Scene change data
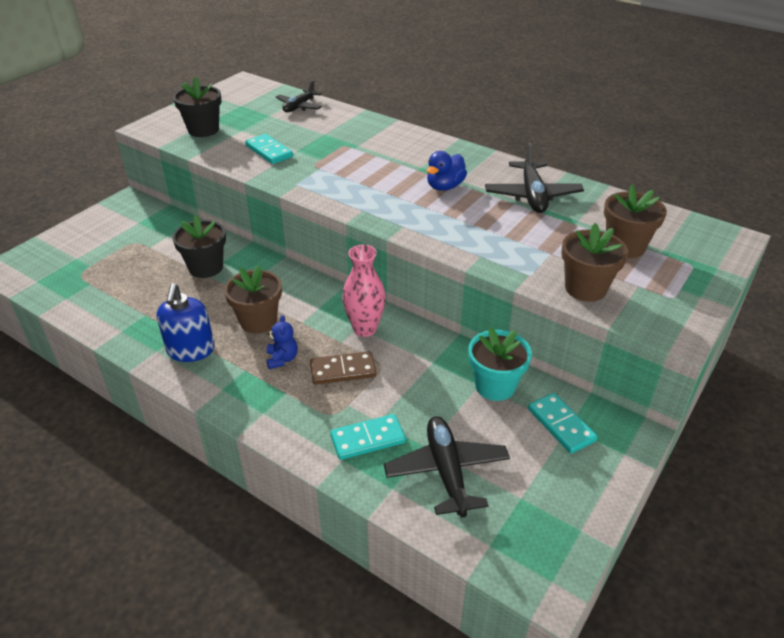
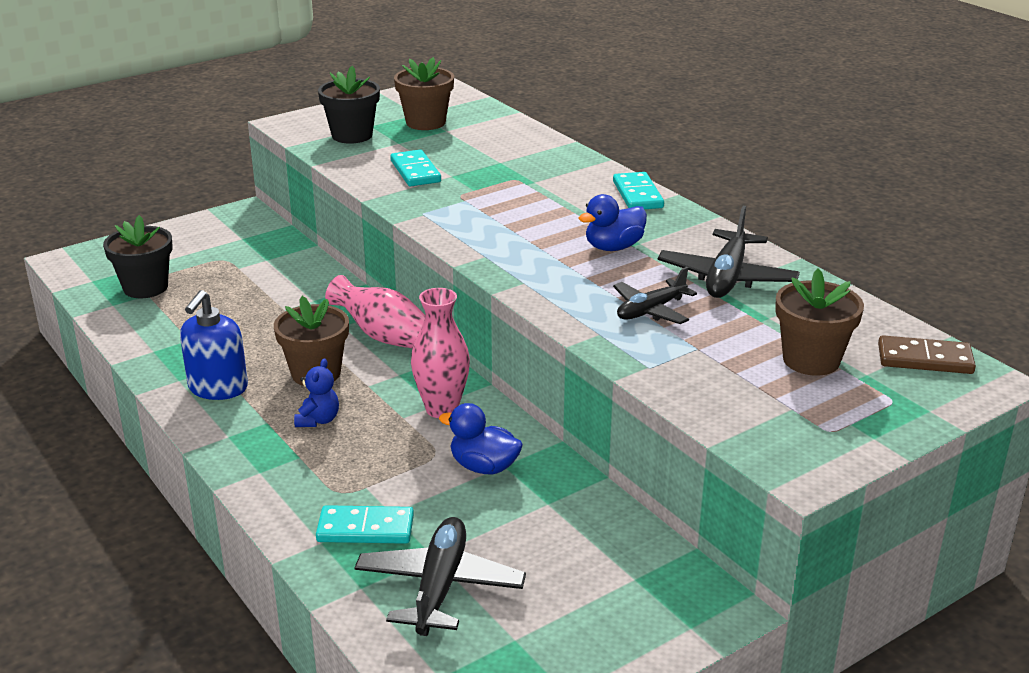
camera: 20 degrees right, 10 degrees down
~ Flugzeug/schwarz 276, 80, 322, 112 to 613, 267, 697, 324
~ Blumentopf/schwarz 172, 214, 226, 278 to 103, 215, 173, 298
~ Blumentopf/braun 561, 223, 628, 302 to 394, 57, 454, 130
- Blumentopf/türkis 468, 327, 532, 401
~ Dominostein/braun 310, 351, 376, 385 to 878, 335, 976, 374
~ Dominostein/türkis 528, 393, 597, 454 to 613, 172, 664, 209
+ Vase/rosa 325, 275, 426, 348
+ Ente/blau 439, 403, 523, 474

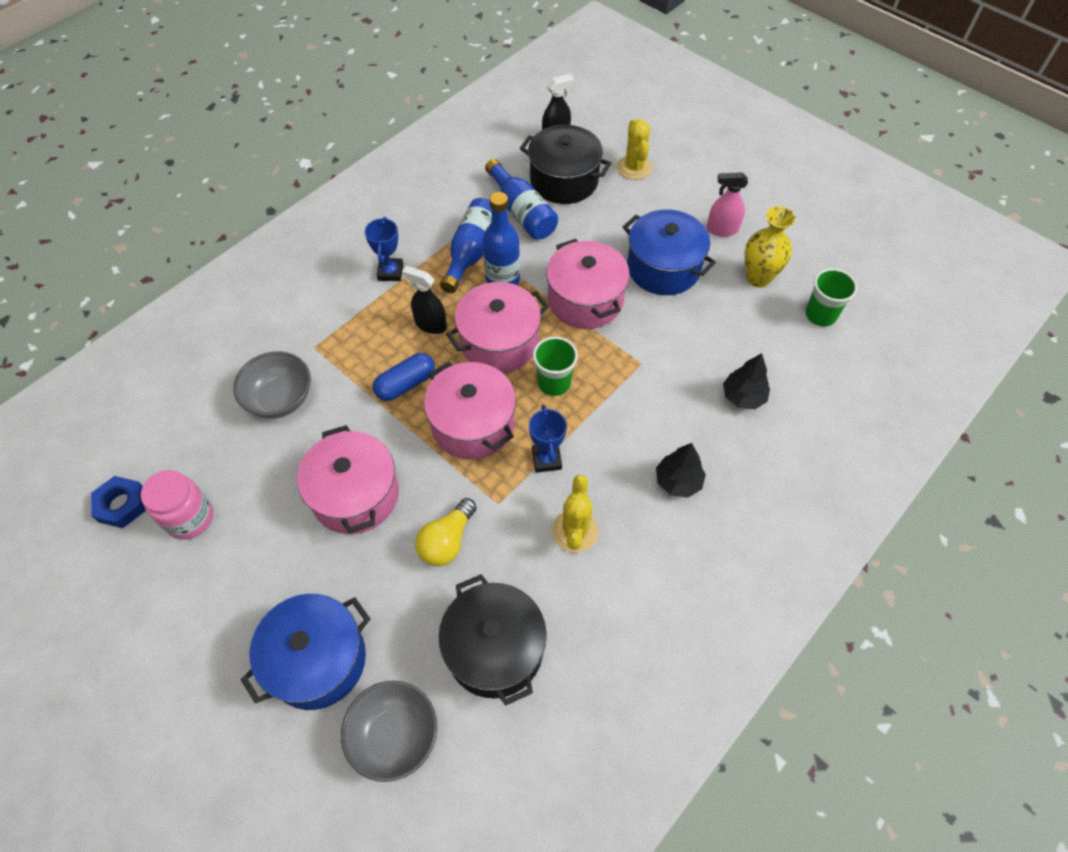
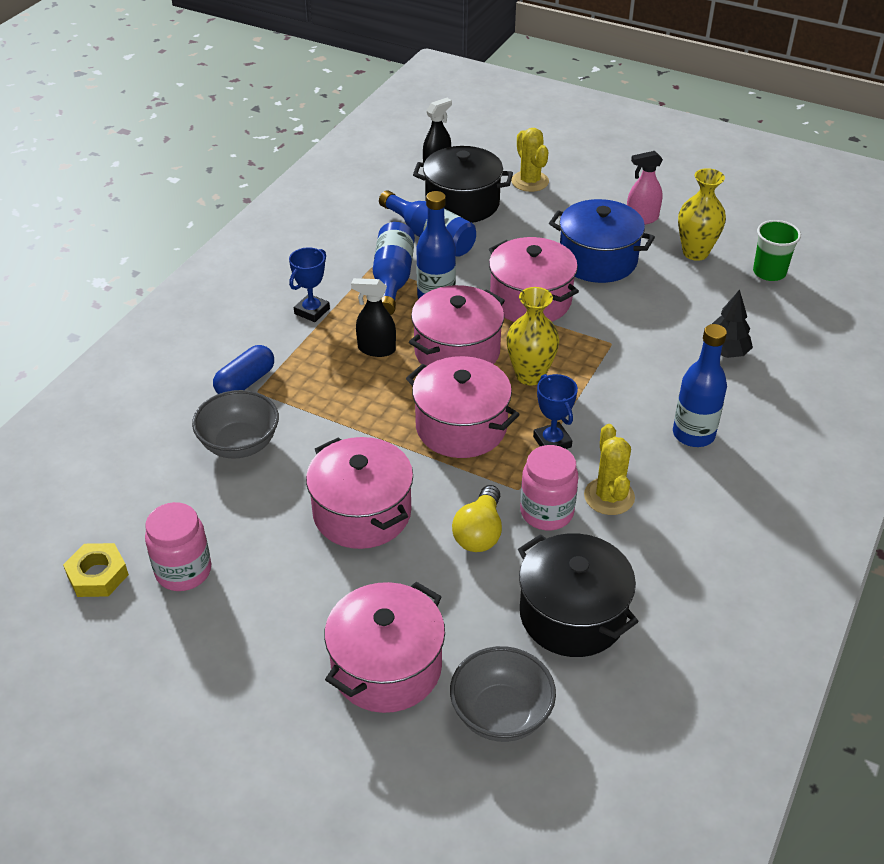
camera: 15 degrees left, 15 degrees down
~ Pokal/blau 365, 217, 403, 281 = 289, 247, 330, 322 45 degrees clockwise
~ Becher/grün 533, 337, 578, 396 to Vase/gelb 506, 287, 559, 386
~ Kapsel/blau 373, 353, 435, 401 to 213, 345, 274, 394
~ Baum/schwarz 656, 443, 706, 498 to Flasche/blau 673, 324, 727, 447
~ Sechskantmutter/blau 91, 476, 146, 528 to Sechskantmutter/gelb 63, 543, 129, 597
~ Kochtopf/blau 241, 594, 370, 710 to Kochtopf/rosa 324, 582, 445, 713
+ Einmachglas/rosa 520, 445, 578, 530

:: Your instructions ::
Please repeat all of the data exactly, excluding images.

:: Answer to this task ::
camera: 20 degrees right, 10 degrees down
~ Flugzeug/schwarz 276, 80, 322, 112 to 613, 267, 697, 324
~ Blumentopf/schwarz 172, 214, 226, 278 to 103, 215, 173, 298
~ Blumentopf/braun 561, 223, 628, 302 to 394, 57, 454, 130
- Blumentopf/türkis 468, 327, 532, 401
~ Dominostein/braun 310, 351, 376, 385 to 878, 335, 976, 374
~ Dominostein/türkis 528, 393, 597, 454 to 613, 172, 664, 209
+ Vase/rosa 325, 275, 426, 348
+ Ente/blau 439, 403, 523, 474

camera: 15 degrees left, 15 degrees down
~ Pokal/blau 365, 217, 403, 281 = 289, 247, 330, 322 45 degrees clockwise
~ Becher/grün 533, 337, 578, 396 to Vase/gelb 506, 287, 559, 386
~ Kapsel/blau 373, 353, 435, 401 to 213, 345, 274, 394
~ Baum/schwarz 656, 443, 706, 498 to Flasche/blau 673, 324, 727, 447
~ Sechskantmutter/blau 91, 476, 146, 528 to Sechskantmutter/gelb 63, 543, 129, 597
~ Kochtopf/blau 241, 594, 370, 710 to Kochtopf/rosa 324, 582, 445, 713
+ Einmachglas/rosa 520, 445, 578, 530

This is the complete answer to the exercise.